→ OBJECTIVE
Go through the material below and copy out every line that contains the string "instrumentName".

>> start ITEMS

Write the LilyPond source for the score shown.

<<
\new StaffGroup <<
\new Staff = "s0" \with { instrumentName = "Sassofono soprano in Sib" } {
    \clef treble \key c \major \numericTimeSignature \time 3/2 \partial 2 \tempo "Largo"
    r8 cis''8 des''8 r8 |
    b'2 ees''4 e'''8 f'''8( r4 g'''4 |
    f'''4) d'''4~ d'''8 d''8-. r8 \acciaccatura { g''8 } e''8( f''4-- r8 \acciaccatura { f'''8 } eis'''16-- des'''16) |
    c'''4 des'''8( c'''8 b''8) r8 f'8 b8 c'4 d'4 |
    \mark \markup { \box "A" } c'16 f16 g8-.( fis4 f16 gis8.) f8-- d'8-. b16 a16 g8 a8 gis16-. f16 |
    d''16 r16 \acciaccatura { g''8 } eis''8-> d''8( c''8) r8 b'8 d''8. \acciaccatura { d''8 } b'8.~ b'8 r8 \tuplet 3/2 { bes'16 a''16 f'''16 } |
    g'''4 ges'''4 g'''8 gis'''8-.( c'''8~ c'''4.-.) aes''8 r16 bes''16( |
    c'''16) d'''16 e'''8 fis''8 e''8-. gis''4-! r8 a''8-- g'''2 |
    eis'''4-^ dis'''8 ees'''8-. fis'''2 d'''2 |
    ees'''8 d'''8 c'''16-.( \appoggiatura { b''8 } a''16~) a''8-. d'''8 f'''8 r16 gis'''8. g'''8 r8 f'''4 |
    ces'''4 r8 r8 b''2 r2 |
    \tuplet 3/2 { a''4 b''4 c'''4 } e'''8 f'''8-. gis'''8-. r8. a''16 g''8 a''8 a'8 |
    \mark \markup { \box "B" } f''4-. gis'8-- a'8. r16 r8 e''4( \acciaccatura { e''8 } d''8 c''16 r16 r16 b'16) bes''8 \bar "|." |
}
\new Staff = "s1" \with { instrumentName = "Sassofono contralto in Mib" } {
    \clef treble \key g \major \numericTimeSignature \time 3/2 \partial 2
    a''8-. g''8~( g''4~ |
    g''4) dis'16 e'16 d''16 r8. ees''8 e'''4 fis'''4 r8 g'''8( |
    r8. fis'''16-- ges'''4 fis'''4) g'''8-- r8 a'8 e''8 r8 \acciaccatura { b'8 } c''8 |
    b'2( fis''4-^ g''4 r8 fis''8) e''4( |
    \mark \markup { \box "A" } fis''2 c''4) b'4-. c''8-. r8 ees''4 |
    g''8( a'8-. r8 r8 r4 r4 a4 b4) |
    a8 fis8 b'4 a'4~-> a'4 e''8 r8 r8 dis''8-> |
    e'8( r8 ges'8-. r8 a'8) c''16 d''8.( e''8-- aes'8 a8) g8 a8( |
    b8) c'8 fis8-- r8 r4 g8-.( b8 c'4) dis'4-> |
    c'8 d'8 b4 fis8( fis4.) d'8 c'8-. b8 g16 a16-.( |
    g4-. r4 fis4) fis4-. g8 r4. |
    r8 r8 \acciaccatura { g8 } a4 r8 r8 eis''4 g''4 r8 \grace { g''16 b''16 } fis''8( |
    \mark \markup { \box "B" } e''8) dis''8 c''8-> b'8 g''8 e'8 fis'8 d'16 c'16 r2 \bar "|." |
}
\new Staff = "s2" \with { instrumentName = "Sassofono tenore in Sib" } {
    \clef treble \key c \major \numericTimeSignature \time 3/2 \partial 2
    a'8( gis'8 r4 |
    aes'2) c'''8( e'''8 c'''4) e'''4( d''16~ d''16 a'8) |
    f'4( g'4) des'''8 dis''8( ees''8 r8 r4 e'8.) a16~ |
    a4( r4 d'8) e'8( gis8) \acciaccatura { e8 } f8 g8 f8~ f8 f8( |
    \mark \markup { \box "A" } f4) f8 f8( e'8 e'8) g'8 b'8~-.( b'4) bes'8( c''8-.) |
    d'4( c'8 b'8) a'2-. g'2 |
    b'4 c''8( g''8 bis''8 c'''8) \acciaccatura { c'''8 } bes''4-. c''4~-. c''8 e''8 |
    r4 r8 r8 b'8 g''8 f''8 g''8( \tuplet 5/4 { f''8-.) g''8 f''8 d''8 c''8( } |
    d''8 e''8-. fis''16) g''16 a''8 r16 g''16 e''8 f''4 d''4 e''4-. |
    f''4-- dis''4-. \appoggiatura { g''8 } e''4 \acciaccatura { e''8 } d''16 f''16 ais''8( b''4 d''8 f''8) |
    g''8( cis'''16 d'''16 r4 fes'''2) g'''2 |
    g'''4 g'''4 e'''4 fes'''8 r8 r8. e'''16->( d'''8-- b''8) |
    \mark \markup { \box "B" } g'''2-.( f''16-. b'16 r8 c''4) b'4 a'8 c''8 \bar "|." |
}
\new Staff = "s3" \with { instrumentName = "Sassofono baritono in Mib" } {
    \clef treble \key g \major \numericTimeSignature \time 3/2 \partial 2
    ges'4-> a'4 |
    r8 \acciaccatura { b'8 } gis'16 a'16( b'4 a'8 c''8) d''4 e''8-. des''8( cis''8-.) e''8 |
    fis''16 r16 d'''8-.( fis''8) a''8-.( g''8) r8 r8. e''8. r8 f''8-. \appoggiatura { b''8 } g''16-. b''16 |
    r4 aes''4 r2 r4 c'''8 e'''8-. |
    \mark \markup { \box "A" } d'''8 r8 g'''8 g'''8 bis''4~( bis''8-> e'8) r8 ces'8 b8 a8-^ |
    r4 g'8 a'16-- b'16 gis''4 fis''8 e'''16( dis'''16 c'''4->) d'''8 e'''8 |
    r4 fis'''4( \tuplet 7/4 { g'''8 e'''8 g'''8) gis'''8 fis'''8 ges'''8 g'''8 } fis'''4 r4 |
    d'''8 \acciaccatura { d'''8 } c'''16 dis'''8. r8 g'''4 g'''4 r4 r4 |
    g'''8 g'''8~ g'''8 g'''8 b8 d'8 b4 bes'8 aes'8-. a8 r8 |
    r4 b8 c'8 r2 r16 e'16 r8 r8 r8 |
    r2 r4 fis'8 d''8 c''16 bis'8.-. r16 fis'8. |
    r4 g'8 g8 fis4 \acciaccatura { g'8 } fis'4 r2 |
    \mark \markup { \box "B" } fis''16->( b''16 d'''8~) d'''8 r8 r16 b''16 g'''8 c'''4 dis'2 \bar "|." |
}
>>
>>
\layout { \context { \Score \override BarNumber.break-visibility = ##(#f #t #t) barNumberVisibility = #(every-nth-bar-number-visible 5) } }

>> end ITEMS

→ TASK SOLUTION
\new Staff = "s0" \with { instrumentName = "Sassofono soprano in Sib" } {
\new Staff = "s1" \with { instrumentName = "Sassofono contralto in Mib" } {
\new Staff = "s2" \with { instrumentName = "Sassofono tenore in Sib" } {
\new Staff = "s3" \with { instrumentName = "Sassofono baritono in Mib" } {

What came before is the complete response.